• [PROBLEM STATEMENT] Below is a listing to repeat exactly, with its pictures left out.

• [GIVEN DATA]
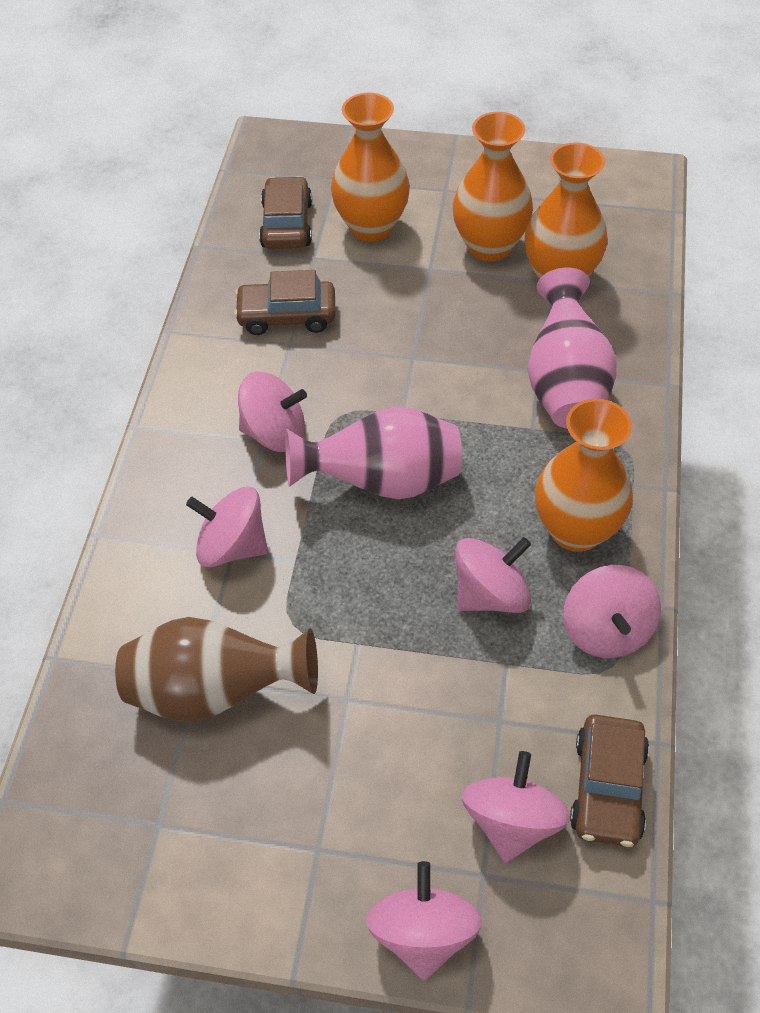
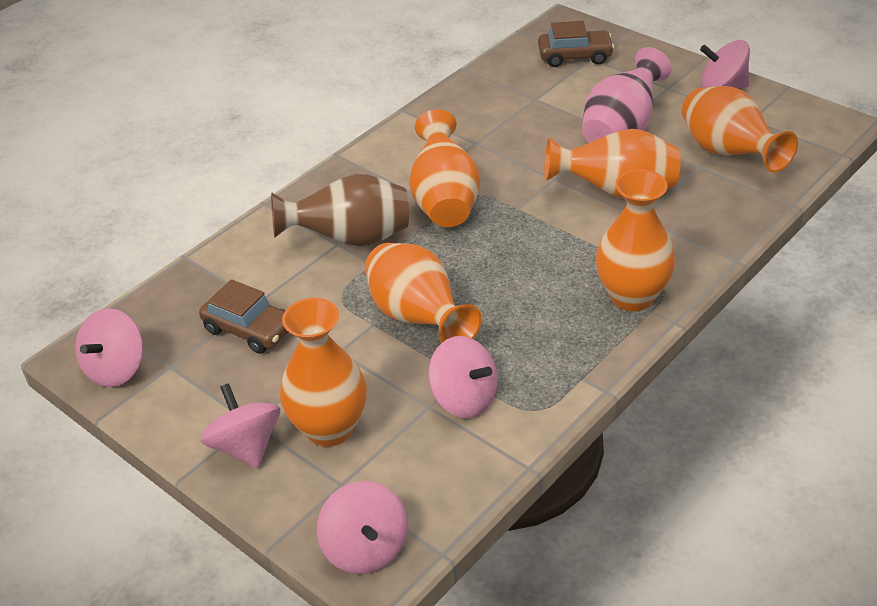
brown car: 3 -> 2
orange vase: 4 -> 6
pink spinning top: 6 -> 5
pink vase: 2 -> 1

• [EXPECTED ANSWER]
brown car: 3 -> 2
orange vase: 4 -> 6
pink spinning top: 6 -> 5
pink vase: 2 -> 1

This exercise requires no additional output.